*Task to carry out*
What is needed is a verbatim copy of each record below.

*Supplied information*
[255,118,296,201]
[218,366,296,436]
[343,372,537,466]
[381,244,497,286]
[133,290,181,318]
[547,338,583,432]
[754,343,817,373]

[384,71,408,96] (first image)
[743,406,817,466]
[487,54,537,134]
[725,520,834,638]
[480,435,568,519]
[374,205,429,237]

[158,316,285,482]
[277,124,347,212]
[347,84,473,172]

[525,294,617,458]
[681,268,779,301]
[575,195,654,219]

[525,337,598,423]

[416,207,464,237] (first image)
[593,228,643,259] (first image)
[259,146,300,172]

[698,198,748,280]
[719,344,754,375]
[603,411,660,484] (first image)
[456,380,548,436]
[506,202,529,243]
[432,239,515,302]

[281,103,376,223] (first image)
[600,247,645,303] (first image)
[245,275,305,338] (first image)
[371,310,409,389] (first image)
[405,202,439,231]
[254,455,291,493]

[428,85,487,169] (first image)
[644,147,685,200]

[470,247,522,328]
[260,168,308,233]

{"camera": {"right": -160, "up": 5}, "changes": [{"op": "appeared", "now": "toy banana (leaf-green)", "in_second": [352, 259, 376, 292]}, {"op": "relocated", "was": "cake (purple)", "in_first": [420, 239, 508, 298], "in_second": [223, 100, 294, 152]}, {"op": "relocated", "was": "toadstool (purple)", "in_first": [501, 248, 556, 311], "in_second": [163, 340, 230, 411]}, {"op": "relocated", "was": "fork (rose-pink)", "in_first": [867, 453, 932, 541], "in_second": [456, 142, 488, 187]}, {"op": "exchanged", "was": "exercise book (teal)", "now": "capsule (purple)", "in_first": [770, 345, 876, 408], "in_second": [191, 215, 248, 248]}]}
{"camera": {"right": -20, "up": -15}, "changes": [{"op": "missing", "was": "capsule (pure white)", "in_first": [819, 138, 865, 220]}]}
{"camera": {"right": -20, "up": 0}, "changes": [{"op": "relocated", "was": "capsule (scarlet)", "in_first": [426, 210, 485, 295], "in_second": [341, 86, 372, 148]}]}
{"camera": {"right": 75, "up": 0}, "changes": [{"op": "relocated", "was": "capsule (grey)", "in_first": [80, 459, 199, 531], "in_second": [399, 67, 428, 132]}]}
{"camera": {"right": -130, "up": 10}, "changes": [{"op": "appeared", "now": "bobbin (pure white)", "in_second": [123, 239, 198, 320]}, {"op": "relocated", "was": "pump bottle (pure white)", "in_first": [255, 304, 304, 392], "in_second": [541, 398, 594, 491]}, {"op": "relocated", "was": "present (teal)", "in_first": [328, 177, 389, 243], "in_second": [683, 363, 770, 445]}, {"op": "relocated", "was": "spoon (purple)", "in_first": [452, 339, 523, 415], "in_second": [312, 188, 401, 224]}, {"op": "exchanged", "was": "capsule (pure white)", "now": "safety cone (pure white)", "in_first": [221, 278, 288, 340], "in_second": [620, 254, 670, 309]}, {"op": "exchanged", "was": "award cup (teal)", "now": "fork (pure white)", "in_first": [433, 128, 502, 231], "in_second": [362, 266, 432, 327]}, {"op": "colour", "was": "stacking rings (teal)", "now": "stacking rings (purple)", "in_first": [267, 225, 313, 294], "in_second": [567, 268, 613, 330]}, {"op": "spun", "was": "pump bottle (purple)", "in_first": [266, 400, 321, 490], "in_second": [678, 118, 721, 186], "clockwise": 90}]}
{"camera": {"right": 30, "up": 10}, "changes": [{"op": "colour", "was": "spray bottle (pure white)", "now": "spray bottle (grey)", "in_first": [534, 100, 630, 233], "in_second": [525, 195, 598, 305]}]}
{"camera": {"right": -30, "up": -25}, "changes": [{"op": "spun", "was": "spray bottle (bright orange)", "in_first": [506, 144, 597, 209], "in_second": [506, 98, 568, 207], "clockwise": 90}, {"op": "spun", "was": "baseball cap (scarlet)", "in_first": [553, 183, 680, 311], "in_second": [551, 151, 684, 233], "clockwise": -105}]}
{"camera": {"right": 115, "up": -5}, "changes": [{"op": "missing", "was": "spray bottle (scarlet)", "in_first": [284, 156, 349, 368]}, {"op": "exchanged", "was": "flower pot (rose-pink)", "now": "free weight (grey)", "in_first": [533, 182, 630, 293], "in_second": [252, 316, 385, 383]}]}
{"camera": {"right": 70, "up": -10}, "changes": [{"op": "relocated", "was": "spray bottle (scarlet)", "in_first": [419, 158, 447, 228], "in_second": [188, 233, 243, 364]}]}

*Response*
[255,118,296,201]
[218,366,296,436]
[343,372,537,466]
[381,244,497,286]
[133,290,181,318]
[547,338,583,432]
[754,343,817,373]

[384,71,408,96] (first image)
[743,406,817,466]
[487,54,537,134]
[725,520,834,638]
[480,435,568,519]
[374,205,429,237]

[158,316,285,482]
[277,124,347,212]
[347,84,473,172]

[525,294,617,458]
[681,268,779,301]
[575,195,654,219]

[525,337,598,423]

[416,207,464,237] (first image)
[593,228,643,259] (first image)
[259,146,300,172]

[698,198,748,280]
[719,344,754,375]
[603,411,660,484] (first image)
[456,380,548,436]
[506,202,529,243]
[432,239,515,302]

[281,103,376,223] (first image)
[600,247,645,303] (first image)
[245,275,305,338] (first image)
[371,310,409,389] (first image)
[405,202,439,231]
[254,455,291,493]

[428,85,487,169] (first image)
[644,147,685,200]

[470,247,522,328]
[260,168,308,233]

{"camera": {"right": -160, "up": 5}, "changes": [{"op": "appeared", "now": "toy banana (leaf-green)", "in_second": [352, 259, 376, 292]}, {"op": "relocated", "was": "cake (purple)", "in_first": [420, 239, 508, 298], "in_second": [223, 100, 294, 152]}, {"op": "relocated", "was": "toadstool (purple)", "in_first": [501, 248, 556, 311], "in_second": [163, 340, 230, 411]}, {"op": "relocated", "was": "fork (rose-pink)", "in_first": [867, 453, 932, 541], "in_second": [456, 142, 488, 187]}, {"op": "exchanged", "was": "exercise book (teal)", "now": "capsule (purple)", "in_first": [770, 345, 876, 408], "in_second": [191, 215, 248, 248]}]}
{"camera": {"right": -20, "up": -15}, "changes": [{"op": "missing", "was": "capsule (pure white)", "in_first": [819, 138, 865, 220]}]}
{"camera": {"right": -20, "up": 0}, "changes": [{"op": "relocated", "was": "capsule (scarlet)", "in_first": [426, 210, 485, 295], "in_second": [341, 86, 372, 148]}]}
{"camera": {"right": 75, "up": 0}, "changes": [{"op": "relocated", "was": "capsule (grey)", "in_first": [80, 459, 199, 531], "in_second": [399, 67, 428, 132]}]}
{"camera": {"right": -130, "up": 10}, "changes": [{"op": "appeared", "now": "bobbin (pure white)", "in_second": [123, 239, 198, 320]}, {"op": "relocated", "was": "pump bottle (pure white)", "in_first": [255, 304, 304, 392], "in_second": [541, 398, 594, 491]}, {"op": "relocated", "was": "present (teal)", "in_first": [328, 177, 389, 243], "in_second": [683, 363, 770, 445]}, {"op": "relocated", "was": "spoon (purple)", "in_first": [452, 339, 523, 415], "in_second": [312, 188, 401, 224]}, {"op": "exchanged", "was": "capsule (pure white)", "now": "safety cone (pure white)", "in_first": [221, 278, 288, 340], "in_second": [620, 254, 670, 309]}, {"op": "exchanged", "was": "award cup (teal)", "now": "fork (pure white)", "in_first": [433, 128, 502, 231], "in_second": [362, 266, 432, 327]}, {"op": "colour", "was": "stacking rings (teal)", "now": "stacking rings (purple)", "in_first": [267, 225, 313, 294], "in_second": [567, 268, 613, 330]}, {"op": "spun", "was": "pump bottle (purple)", "in_first": [266, 400, 321, 490], "in_second": [678, 118, 721, 186], "clockwise": 90}]}
{"camera": {"right": 30, "up": 10}, "changes": [{"op": "colour", "was": "spray bottle (pure white)", "now": "spray bottle (grey)", "in_first": [534, 100, 630, 233], "in_second": [525, 195, 598, 305]}]}
{"camera": {"right": -30, "up": -25}, "changes": [{"op": "spun", "was": "spray bottle (bright orange)", "in_first": [506, 144, 597, 209], "in_second": [506, 98, 568, 207], "clockwise": 90}, {"op": "spun", "was": "baseball cap (scarlet)", "in_first": [553, 183, 680, 311], "in_second": [551, 151, 684, 233], "clockwise": -105}]}
{"camera": {"right": 115, "up": -5}, "changes": [{"op": "missing", "was": "spray bottle (scarlet)", "in_first": [284, 156, 349, 368]}, {"op": "exchanged", "was": "flower pot (rose-pink)", "now": "free weight (grey)", "in_first": [533, 182, 630, 293], "in_second": [252, 316, 385, 383]}]}
{"camera": {"right": 70, "up": -10}, "changes": [{"op": "relocated", "was": "spray bottle (scarlet)", "in_first": [419, 158, 447, 228], "in_second": [188, 233, 243, 364]}]}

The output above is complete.